_What you are asked to do_. Restate word for word the entries below, starting with the line with "R101: none -> 2.2k (+9V, N_27)" and continuing through the line with "R111: 3.3k (+9V, N_24) -> 3.3k (GND, N_24)". Include both of those lines and no others.

_Supplied data_.
::::::::::

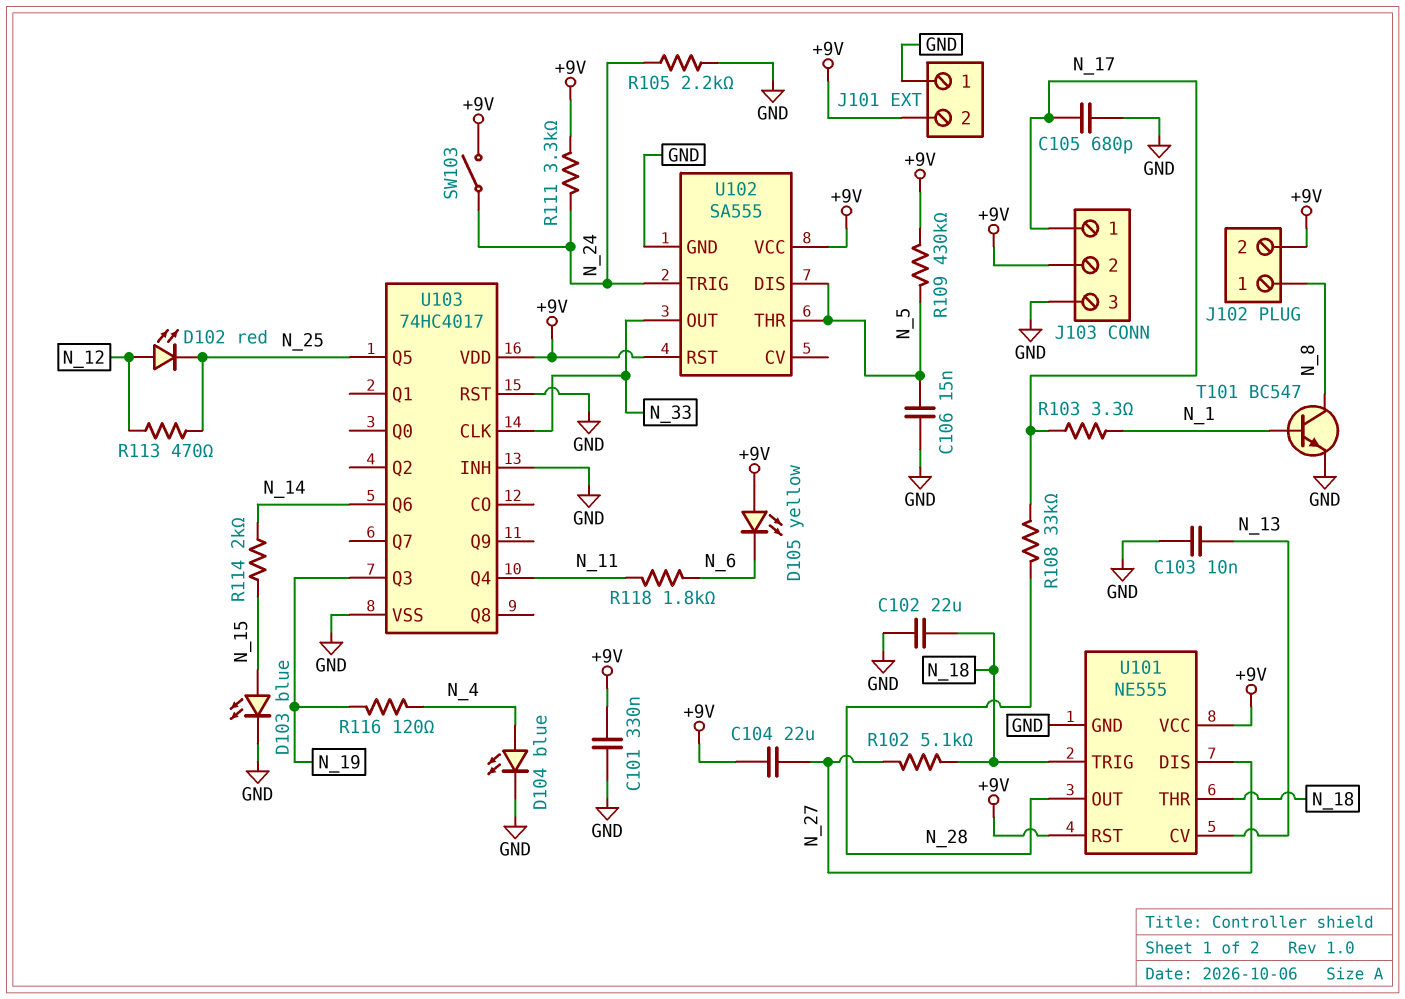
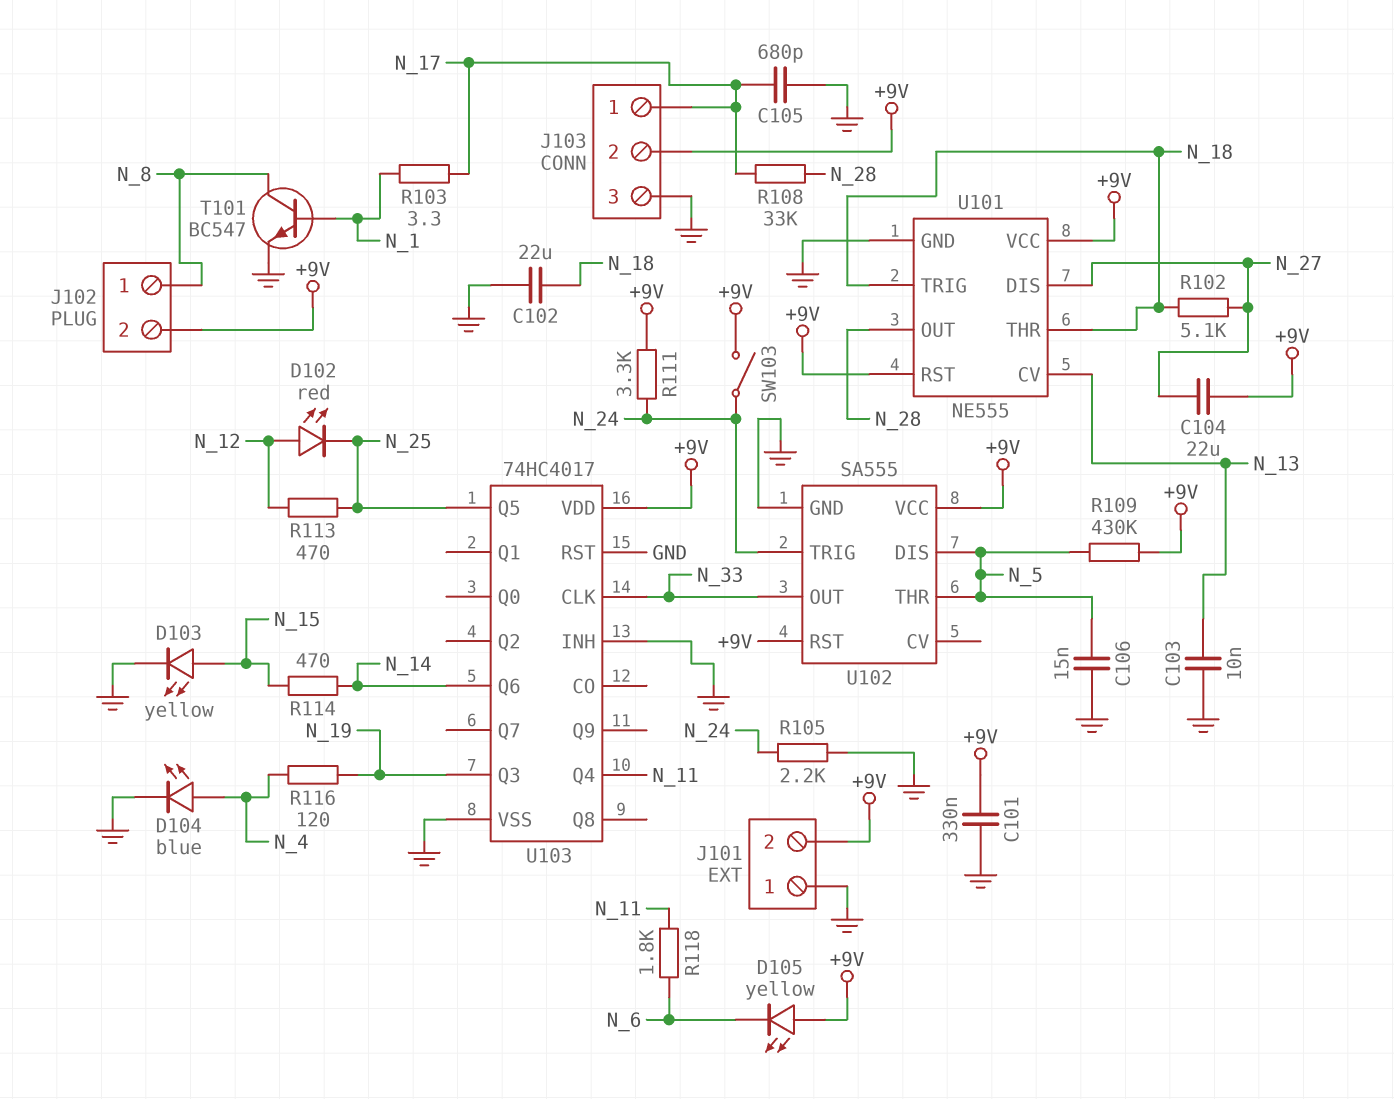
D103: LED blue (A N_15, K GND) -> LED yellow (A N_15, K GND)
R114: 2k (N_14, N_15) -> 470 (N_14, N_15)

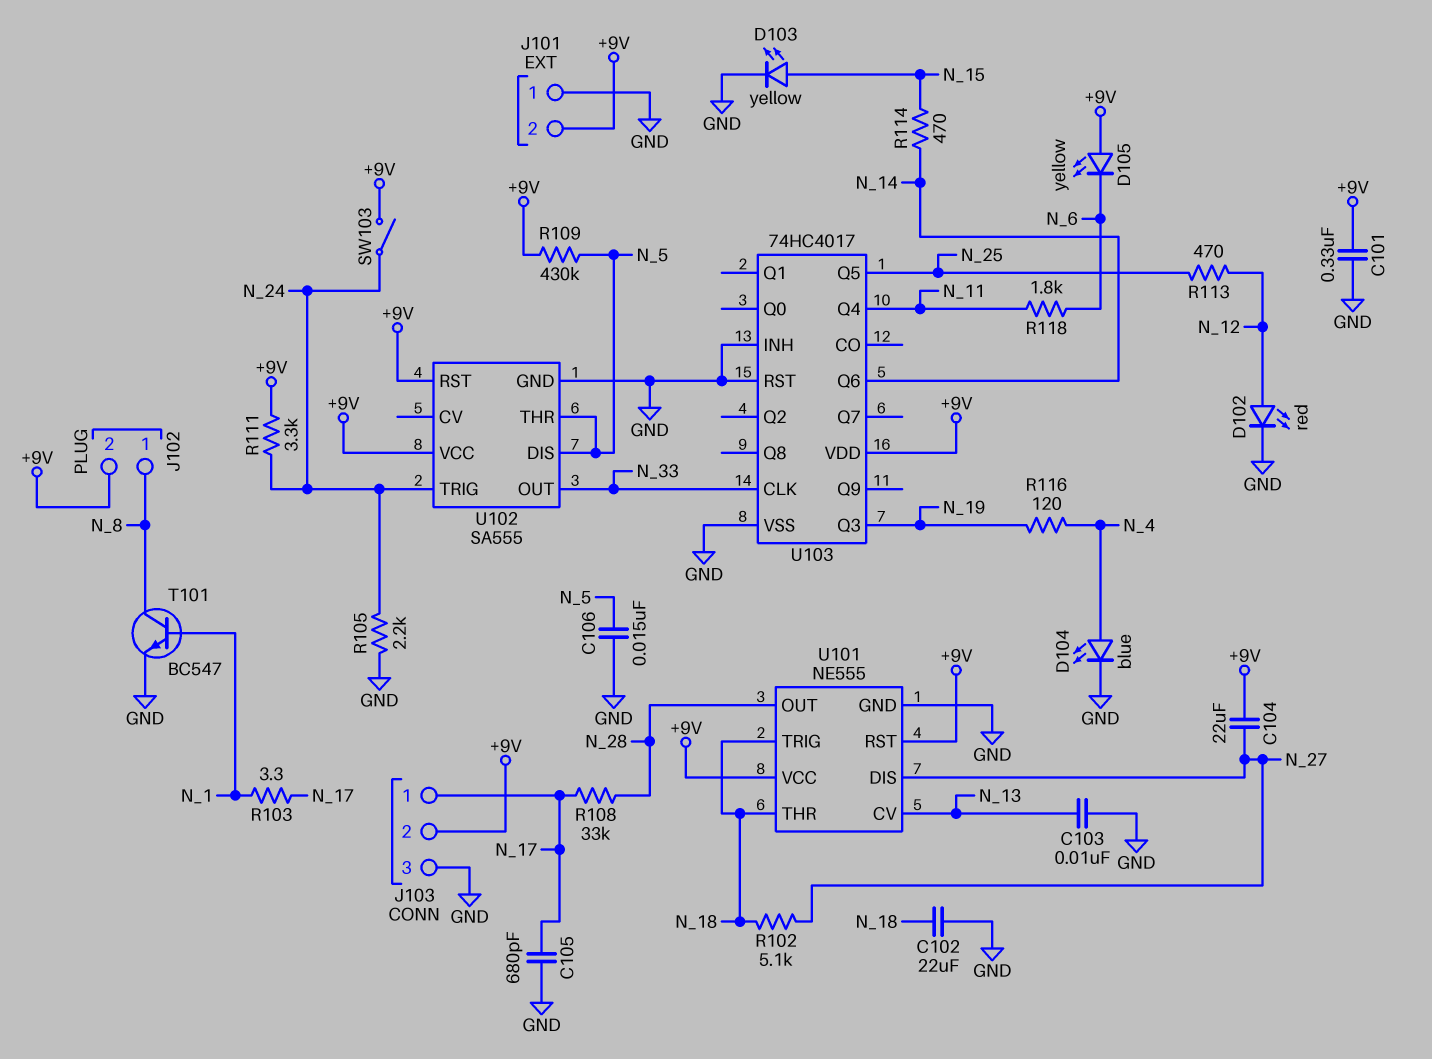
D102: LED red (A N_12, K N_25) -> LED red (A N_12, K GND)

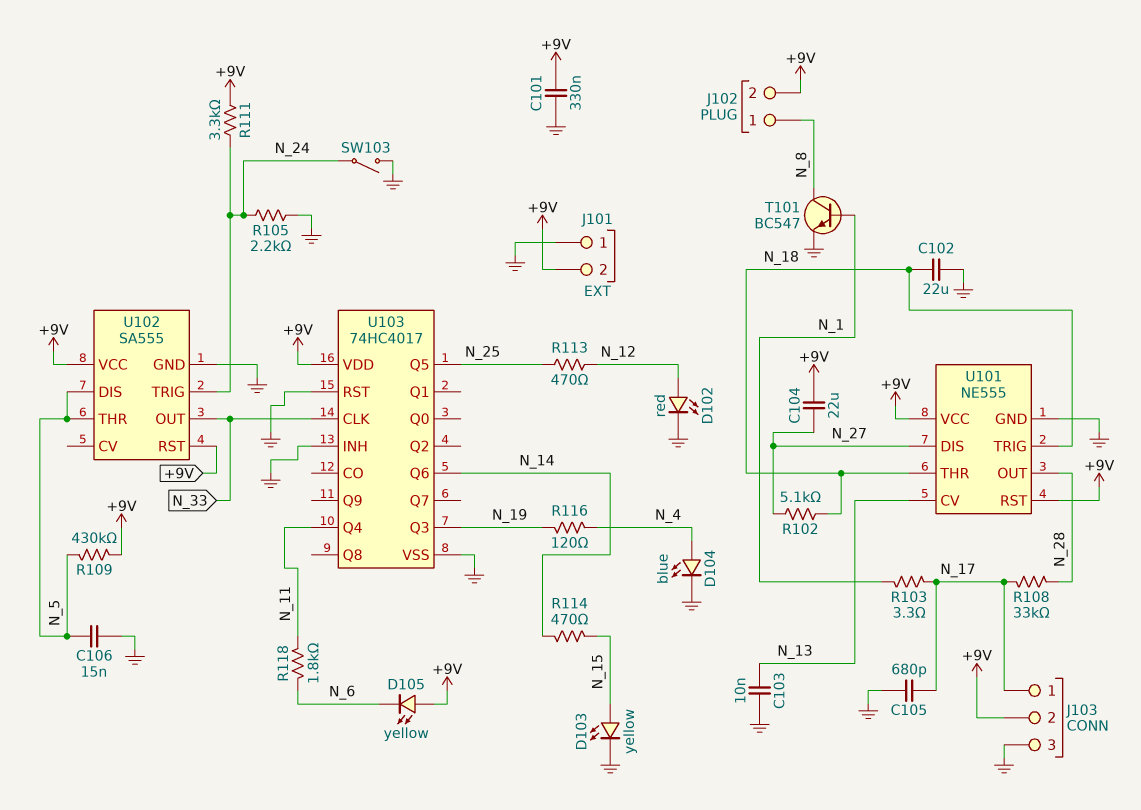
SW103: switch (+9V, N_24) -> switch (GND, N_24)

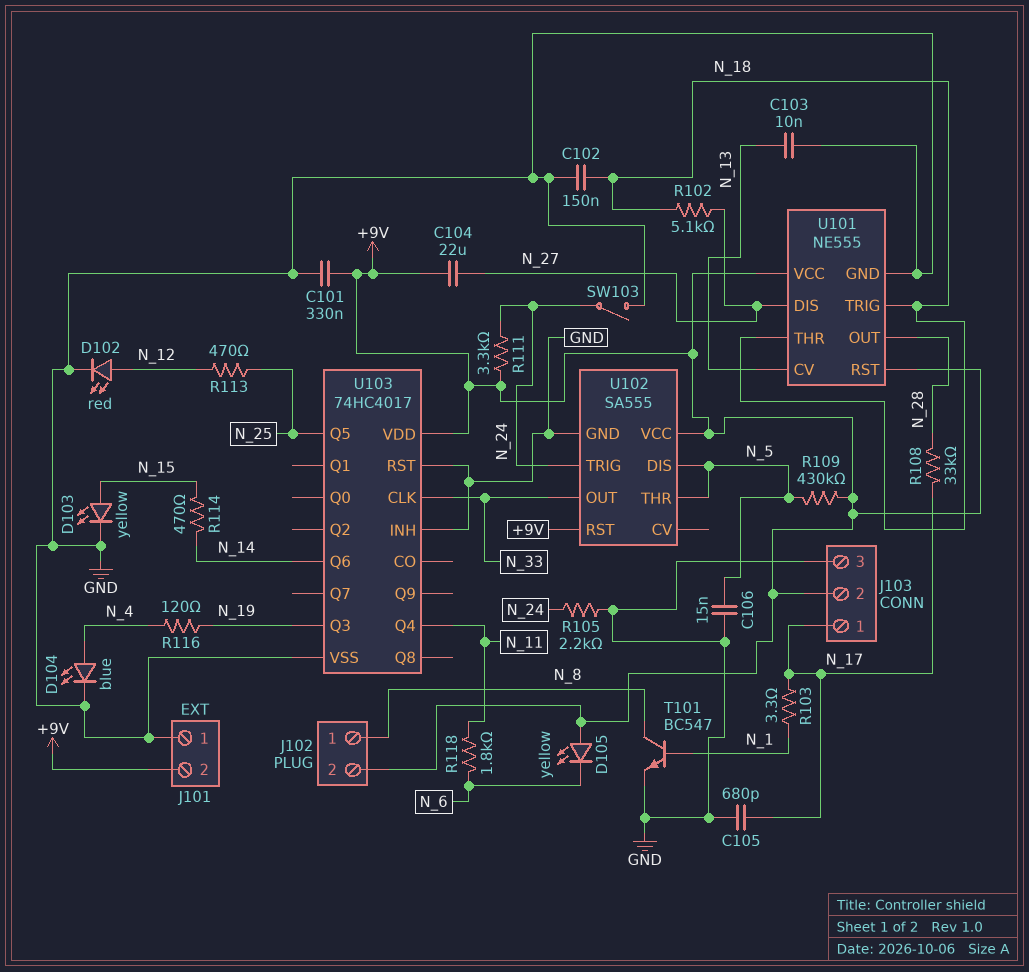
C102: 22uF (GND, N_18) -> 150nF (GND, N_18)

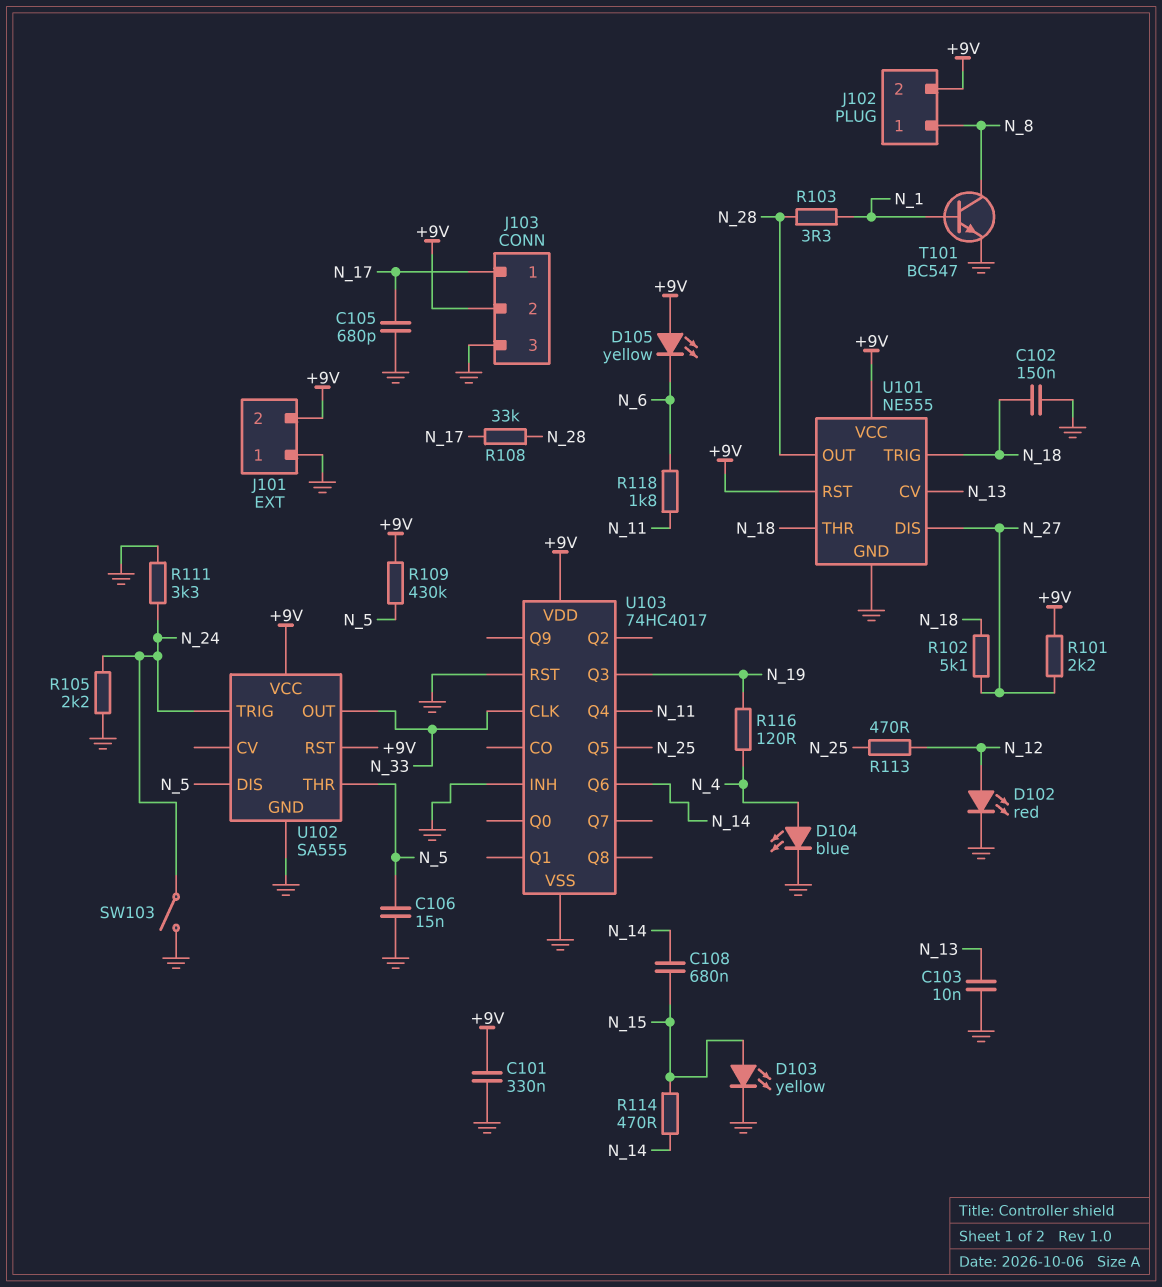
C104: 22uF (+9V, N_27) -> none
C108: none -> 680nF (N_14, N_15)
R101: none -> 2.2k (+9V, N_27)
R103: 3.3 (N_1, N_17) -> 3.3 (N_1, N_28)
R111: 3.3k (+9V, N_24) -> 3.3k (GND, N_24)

::::::::::

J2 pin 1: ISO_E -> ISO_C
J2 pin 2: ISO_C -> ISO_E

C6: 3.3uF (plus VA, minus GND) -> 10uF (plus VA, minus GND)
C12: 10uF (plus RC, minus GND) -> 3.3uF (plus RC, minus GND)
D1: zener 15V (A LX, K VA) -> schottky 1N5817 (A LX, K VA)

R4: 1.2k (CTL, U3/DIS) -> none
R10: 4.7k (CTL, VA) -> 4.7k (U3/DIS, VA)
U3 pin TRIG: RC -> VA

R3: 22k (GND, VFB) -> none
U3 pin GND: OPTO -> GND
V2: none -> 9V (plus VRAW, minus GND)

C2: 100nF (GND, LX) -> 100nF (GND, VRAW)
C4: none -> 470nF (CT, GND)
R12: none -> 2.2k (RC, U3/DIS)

::::::::::

_Exercise response_.
R101: none -> 2.2k (+9V, N_27)
R103: 3.3 (N_1, N_17) -> 3.3 (N_1, N_28)
R111: 3.3k (+9V, N_24) -> 3.3k (GND, N_24)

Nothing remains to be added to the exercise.